### EXTRACTED RECORDS
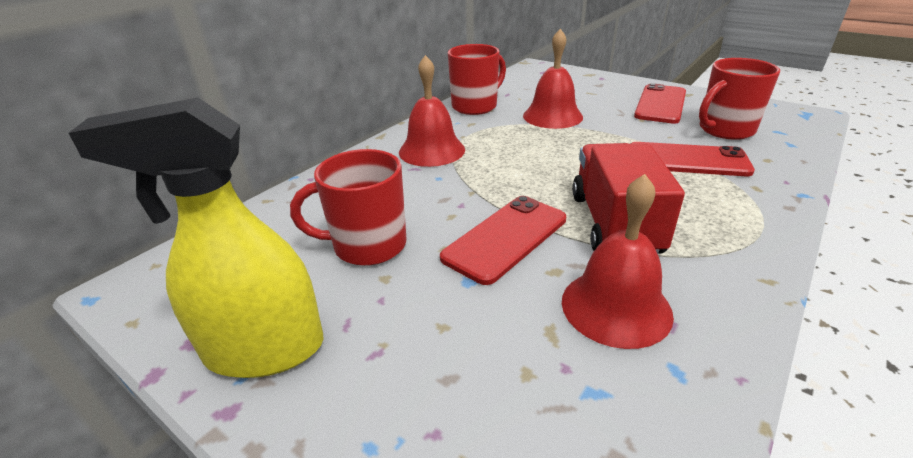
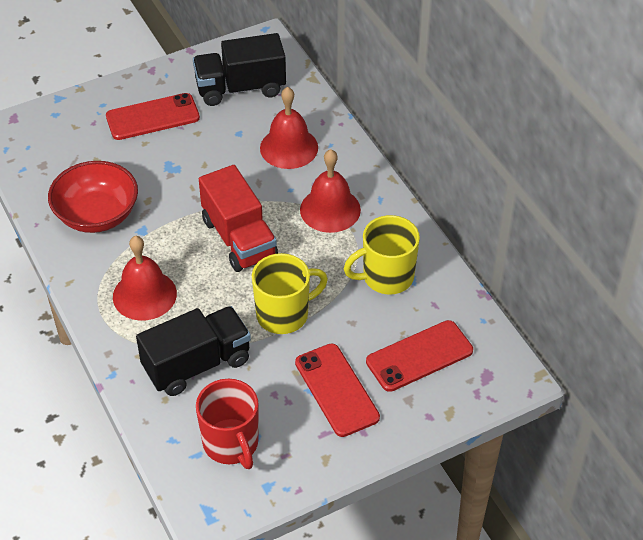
black truck: none = 0 -> [136,306,251,396] [193,33,286,106] = 2
red bowl: none = 0 -> [48,161,138,233] = 1
red mug: [290,149,406,266] [448,44,506,115] [699,58,780,140] = 3 -> [196,379,259,469] = 1
yellow mug: none = 0 -> [252,253,328,334] [344,215,420,294] = 2
yellow spray bottle: [69,98,324,378] = 1 -> none = 0

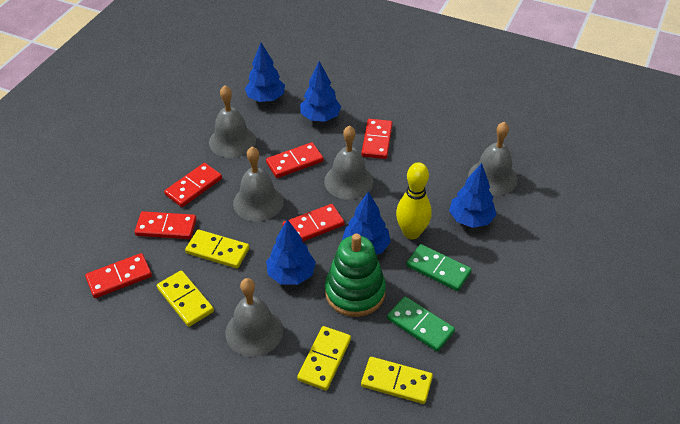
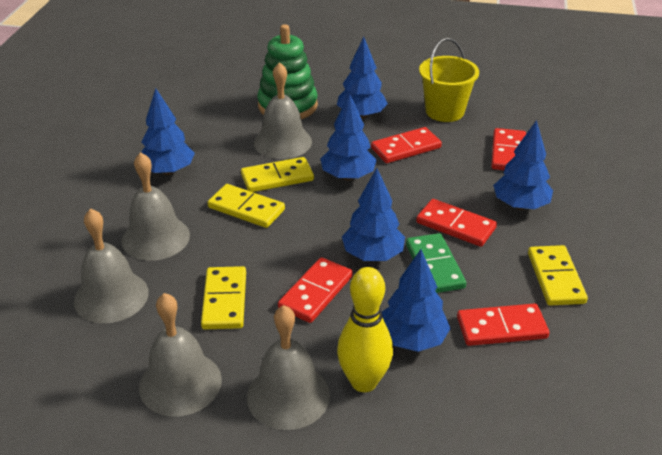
blue tree: [245,43,285,102] [266,219,316,285] [300,61,341,122] [342,191,391,254] [449,163,497,228] = 5 -> [141,88,195,175] [321,93,377,180] [337,37,388,119] [342,168,405,261] [382,249,451,352] [493,120,553,210] = 6
green domino: [387,297,455,352] [406,244,472,291] = 2 -> [406,233,466,293] = 1
red domino: [85,253,152,298] [135,211,196,239] [164,163,222,207] [266,142,324,178] [282,204,344,242] [361,119,392,159] = 6 -> [278,257,353,323] [371,127,442,163] [416,199,497,247] [457,303,549,346] [491,128,526,170] = 5
yellow bucket: none = 0 -> [419,38,479,122] = 1

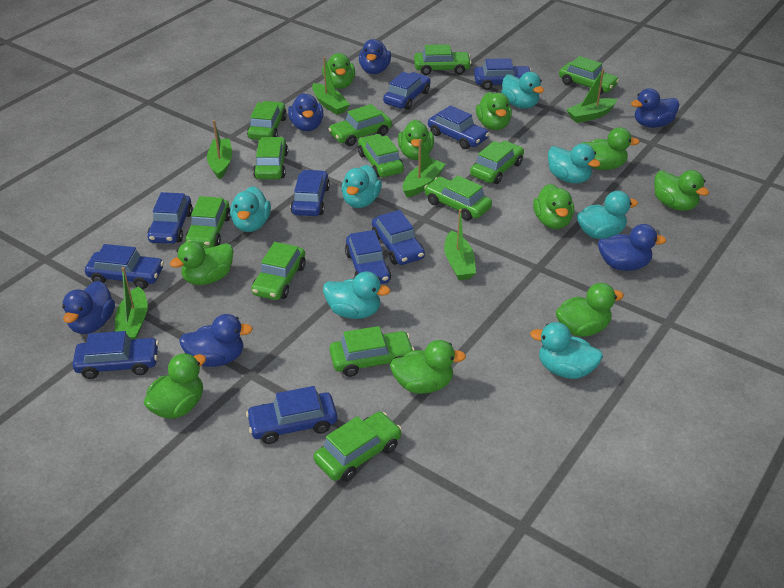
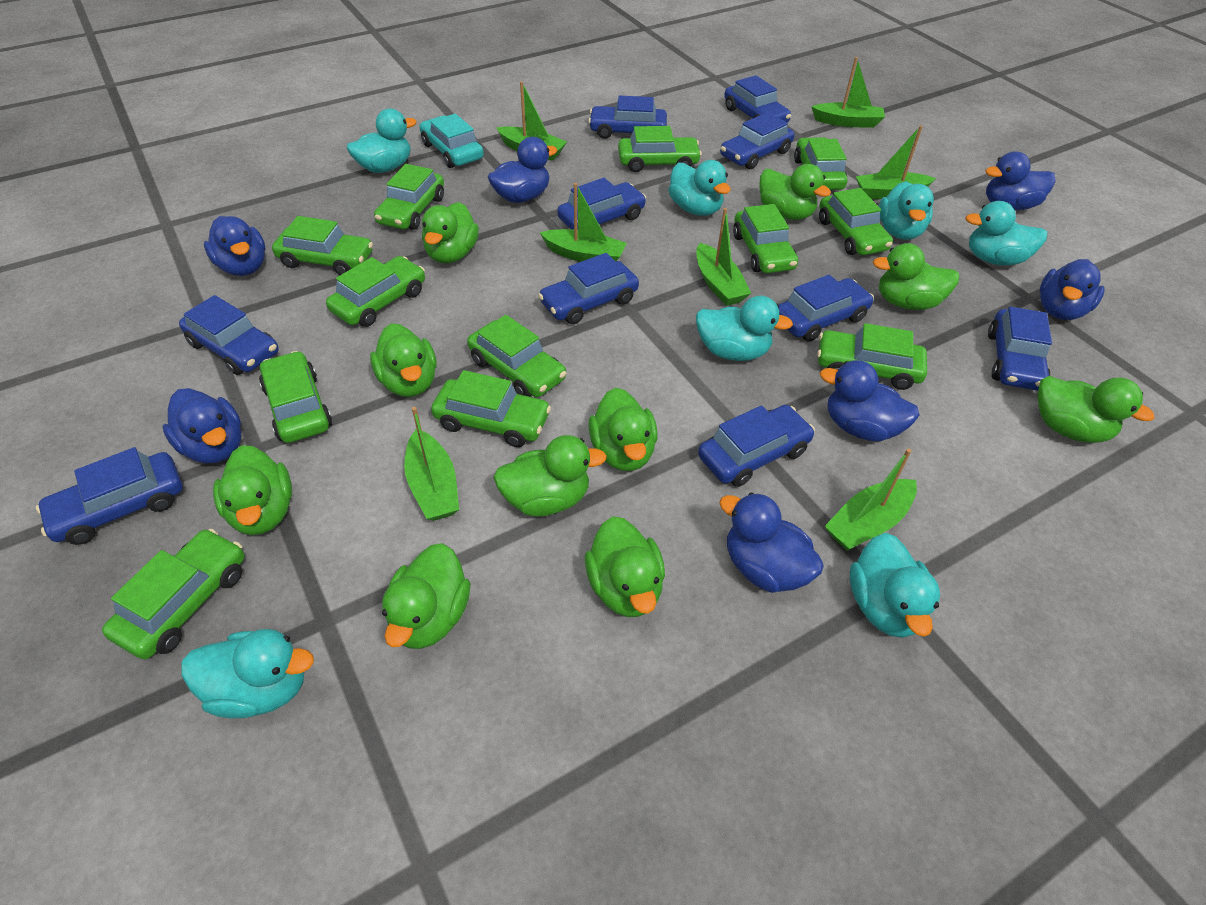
blue duck: [62,281,115,334] [179,314,253,367] [288,93,324,131] [359,39,391,74] [598,224,666,271] [631,88,680,128] = 6 -> [162,388,242,463] [204,216,266,276] [488,137,558,203] [719,493,824,593] [820,360,920,441] [985,151,1056,211] [1040,259,1105,320] = 7
green boat: [115,267,148,339] [207,120,232,180] [312,57,350,115] [403,139,446,198] [444,209,476,280] [566,68,617,123] = 6 -> [404,407,459,521] [496,81,567,161] [539,183,627,262] [696,208,751,306] [811,57,885,128] [824,448,917,551] [856,125,936,199] = 7
turquoise car: none = 0 -> [420,114,484,168] = 1

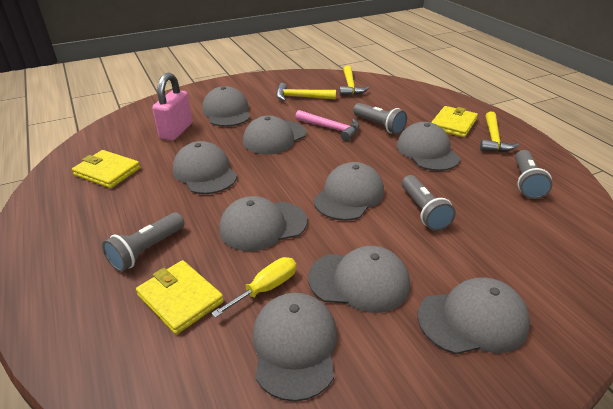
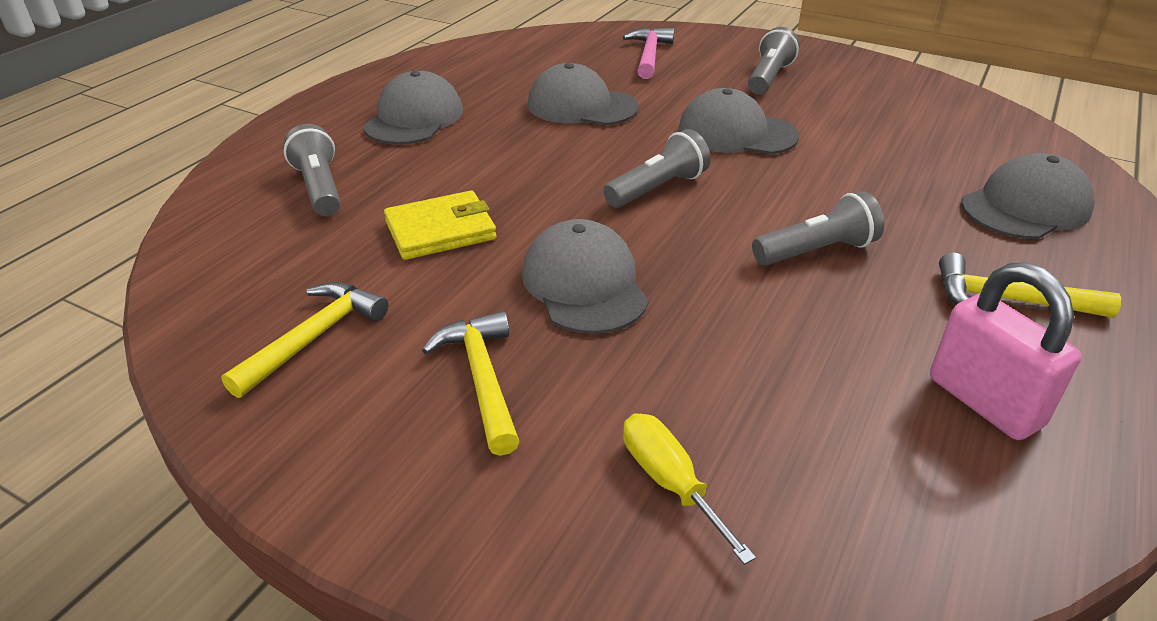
grey cap: [173,141,237,194] [202,86,250,127] [219,196,307,251] [243,116,306,154] [253,293,337,402] [308,246,410,313] [314,162,384,221] [397,122,460,171] [418,277,530,354] = 9 -> [363,71,463,145] [522,219,649,334] [528,63,639,125] [678,88,799,154] [961,153,1095,239] = 5
yellow wallet: [72,150,140,188] [136,260,224,335] [431,106,478,137] = 3 -> [384,191,497,260] = 1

### TASK DETAILS
Only those lines of the entries above that run from the line containing "blue duck: [62,281,115,334]" to the line containing "turquoise car: none", both included, should be transcribed exactly.

### ANSWER TO THIS EXERCISE
blue duck: [62,281,115,334] [179,314,253,367] [288,93,324,131] [359,39,391,74] [598,224,666,271] [631,88,680,128] = 6 -> [162,388,242,463] [204,216,266,276] [488,137,558,203] [719,493,824,593] [820,360,920,441] [985,151,1056,211] [1040,259,1105,320] = 7
green boat: [115,267,148,339] [207,120,232,180] [312,57,350,115] [403,139,446,198] [444,209,476,280] [566,68,617,123] = 6 -> [404,407,459,521] [496,81,567,161] [539,183,627,262] [696,208,751,306] [811,57,885,128] [824,448,917,551] [856,125,936,199] = 7
turquoise car: none = 0 -> [420,114,484,168] = 1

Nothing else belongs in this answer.